SHORT EXERCISE:
Pull out every line of the rows below that contains the string "repeat".

MATERIAL SUPPLIED:
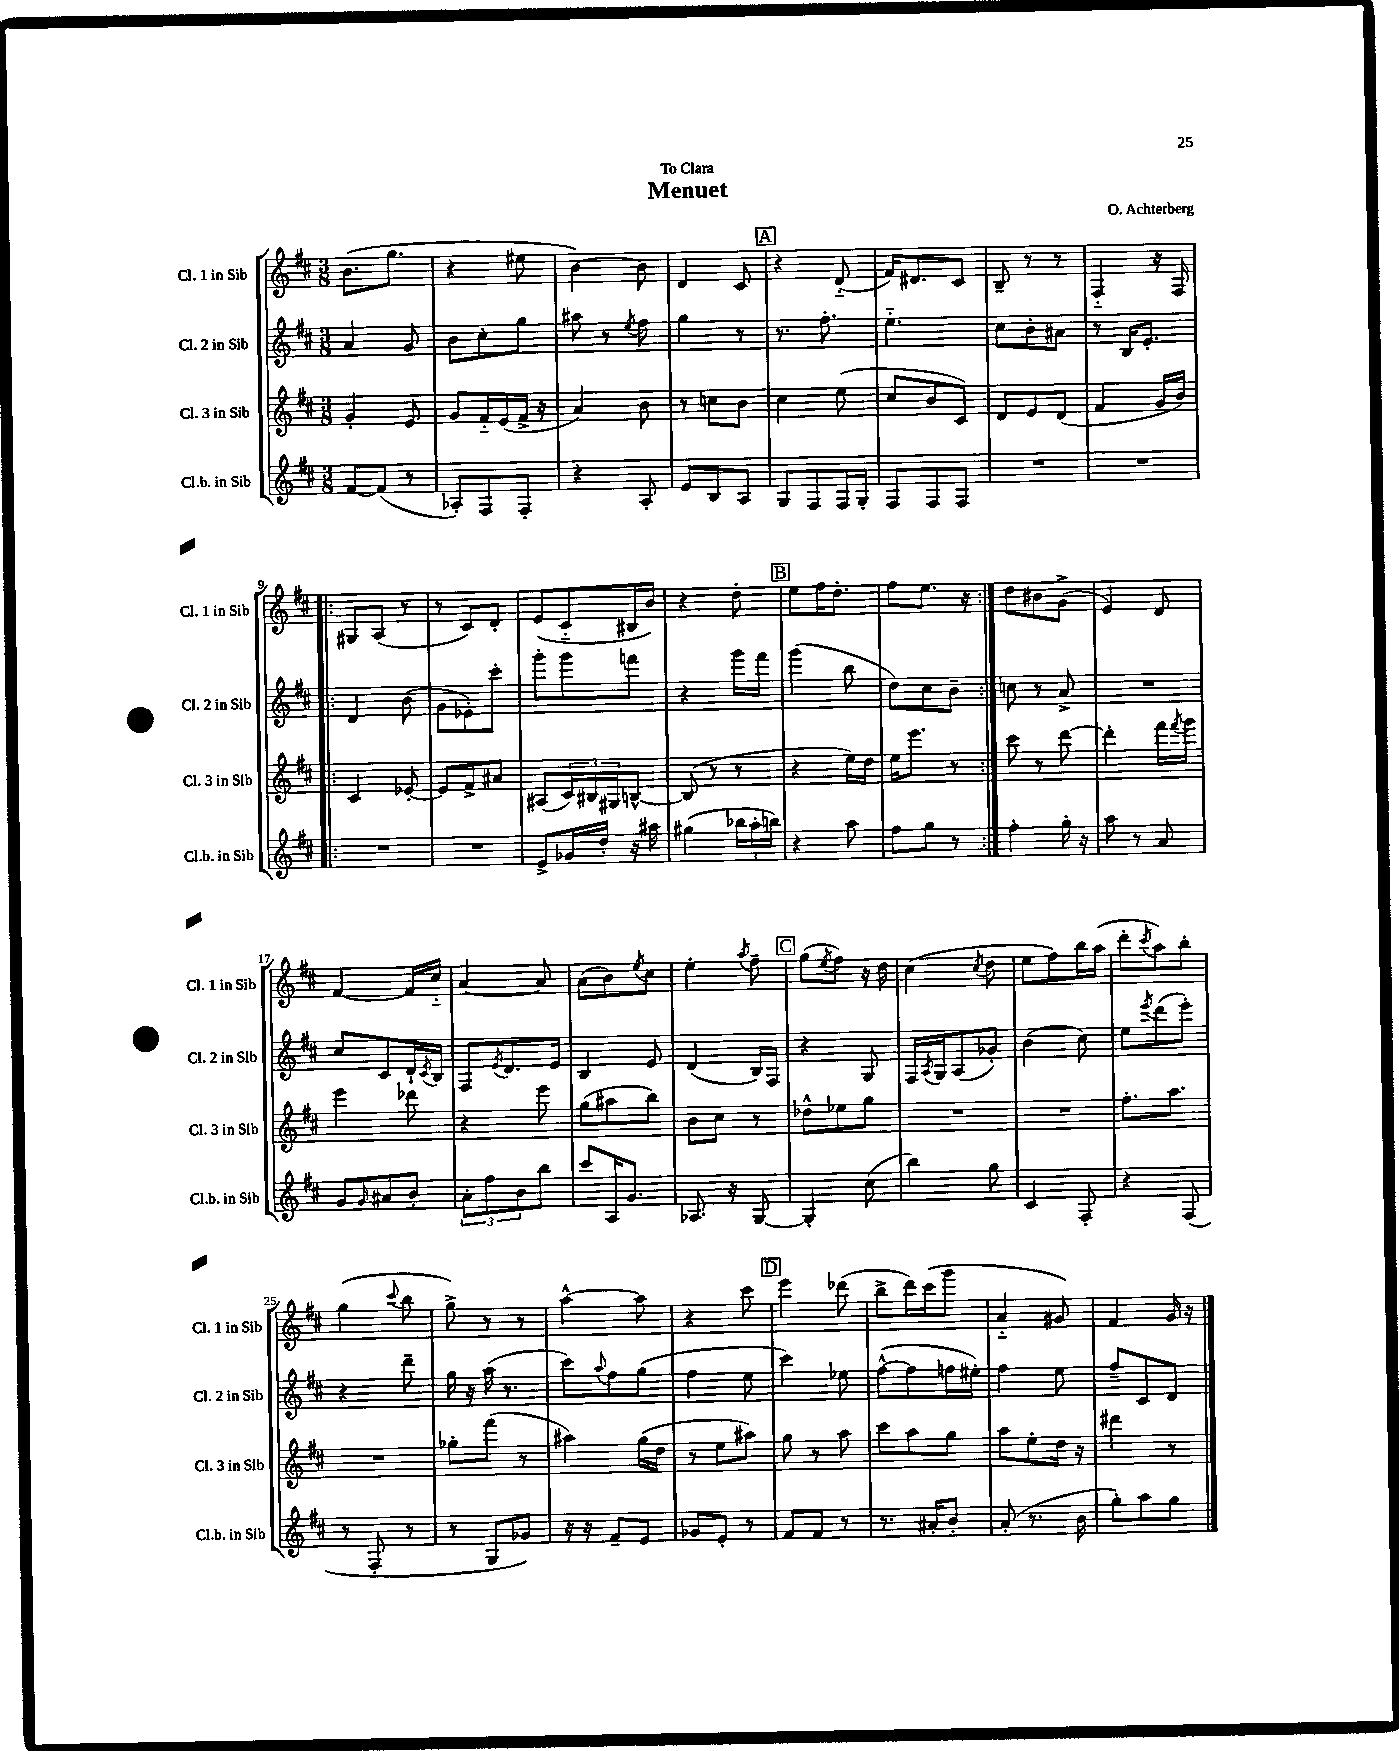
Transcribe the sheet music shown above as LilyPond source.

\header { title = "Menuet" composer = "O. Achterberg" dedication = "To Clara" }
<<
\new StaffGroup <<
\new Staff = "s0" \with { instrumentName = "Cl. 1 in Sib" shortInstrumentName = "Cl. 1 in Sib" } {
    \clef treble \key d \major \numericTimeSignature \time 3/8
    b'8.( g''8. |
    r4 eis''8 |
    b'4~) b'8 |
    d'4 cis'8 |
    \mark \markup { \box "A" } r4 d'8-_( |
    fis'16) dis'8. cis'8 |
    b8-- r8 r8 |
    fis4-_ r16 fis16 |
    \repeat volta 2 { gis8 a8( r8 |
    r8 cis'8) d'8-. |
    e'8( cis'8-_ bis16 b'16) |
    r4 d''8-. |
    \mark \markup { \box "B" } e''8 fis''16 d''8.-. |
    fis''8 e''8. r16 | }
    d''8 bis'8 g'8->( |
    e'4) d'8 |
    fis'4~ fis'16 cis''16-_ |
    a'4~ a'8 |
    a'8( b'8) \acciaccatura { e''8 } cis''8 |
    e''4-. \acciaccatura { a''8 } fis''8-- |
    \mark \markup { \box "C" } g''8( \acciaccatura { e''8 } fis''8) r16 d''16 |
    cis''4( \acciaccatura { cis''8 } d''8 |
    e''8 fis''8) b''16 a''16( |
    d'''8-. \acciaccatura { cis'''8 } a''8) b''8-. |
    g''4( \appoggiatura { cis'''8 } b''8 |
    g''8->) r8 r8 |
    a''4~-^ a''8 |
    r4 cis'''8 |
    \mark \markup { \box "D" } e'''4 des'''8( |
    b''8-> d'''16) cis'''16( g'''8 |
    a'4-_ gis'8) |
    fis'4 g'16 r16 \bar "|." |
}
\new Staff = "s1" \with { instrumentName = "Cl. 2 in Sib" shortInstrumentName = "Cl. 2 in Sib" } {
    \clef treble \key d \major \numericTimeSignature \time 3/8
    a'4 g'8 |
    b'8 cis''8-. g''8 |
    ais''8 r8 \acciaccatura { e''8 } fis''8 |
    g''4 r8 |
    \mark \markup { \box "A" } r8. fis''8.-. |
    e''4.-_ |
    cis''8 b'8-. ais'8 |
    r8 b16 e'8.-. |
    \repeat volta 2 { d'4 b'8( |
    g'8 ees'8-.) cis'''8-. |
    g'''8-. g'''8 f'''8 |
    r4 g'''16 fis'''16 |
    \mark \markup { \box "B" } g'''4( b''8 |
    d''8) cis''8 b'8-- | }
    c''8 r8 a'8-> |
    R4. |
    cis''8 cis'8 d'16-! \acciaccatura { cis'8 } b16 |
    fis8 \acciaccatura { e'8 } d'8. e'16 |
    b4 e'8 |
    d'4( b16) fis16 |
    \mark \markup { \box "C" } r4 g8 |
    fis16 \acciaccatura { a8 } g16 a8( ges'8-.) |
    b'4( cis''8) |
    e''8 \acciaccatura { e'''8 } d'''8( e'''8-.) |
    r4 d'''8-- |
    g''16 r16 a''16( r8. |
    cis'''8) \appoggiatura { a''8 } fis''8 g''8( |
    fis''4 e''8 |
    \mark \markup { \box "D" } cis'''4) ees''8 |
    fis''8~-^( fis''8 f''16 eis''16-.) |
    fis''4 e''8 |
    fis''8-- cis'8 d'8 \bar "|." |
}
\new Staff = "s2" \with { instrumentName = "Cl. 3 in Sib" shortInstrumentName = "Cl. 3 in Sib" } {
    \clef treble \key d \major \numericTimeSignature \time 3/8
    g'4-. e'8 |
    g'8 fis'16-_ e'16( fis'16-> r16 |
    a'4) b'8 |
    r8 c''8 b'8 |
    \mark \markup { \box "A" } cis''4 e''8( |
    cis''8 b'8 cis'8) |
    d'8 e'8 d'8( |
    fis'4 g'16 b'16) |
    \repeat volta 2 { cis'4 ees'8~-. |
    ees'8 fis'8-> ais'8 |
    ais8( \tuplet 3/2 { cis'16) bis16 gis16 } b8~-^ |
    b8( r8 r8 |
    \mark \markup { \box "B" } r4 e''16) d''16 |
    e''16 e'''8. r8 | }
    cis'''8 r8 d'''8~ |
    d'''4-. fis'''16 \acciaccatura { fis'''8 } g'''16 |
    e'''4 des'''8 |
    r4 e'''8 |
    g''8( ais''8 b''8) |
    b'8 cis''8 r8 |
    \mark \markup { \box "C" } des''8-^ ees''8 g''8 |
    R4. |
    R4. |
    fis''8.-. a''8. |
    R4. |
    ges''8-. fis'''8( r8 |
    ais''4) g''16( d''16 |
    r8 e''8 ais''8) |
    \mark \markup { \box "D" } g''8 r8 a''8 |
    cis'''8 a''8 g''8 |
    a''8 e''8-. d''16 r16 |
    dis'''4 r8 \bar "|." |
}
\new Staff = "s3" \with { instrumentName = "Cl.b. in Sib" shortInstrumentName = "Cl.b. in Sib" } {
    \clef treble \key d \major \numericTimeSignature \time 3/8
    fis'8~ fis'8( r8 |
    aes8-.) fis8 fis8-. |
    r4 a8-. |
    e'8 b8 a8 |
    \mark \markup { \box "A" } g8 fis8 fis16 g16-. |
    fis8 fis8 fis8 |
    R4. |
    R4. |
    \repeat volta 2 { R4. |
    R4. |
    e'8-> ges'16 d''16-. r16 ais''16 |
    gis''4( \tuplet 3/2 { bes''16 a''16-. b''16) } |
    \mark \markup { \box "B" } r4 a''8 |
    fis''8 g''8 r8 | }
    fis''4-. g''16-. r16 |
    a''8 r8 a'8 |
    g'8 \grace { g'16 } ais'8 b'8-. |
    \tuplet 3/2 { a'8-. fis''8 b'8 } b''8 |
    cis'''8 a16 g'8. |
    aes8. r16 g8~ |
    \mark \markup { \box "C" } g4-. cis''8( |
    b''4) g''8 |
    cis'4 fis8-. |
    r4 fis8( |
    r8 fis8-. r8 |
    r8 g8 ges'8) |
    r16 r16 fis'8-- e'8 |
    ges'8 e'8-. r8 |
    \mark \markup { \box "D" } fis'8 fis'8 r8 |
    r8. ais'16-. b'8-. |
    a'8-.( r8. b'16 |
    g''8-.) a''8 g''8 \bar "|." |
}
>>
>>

RESPONSE TO THIS EXERCISE:
    \repeat volta 2 { gis8 a8( r8 |
    \repeat volta 2 { d'4 b'8( |
    \repeat volta 2 { cis'4 ees'8~-. |
    \repeat volta 2 { R4. |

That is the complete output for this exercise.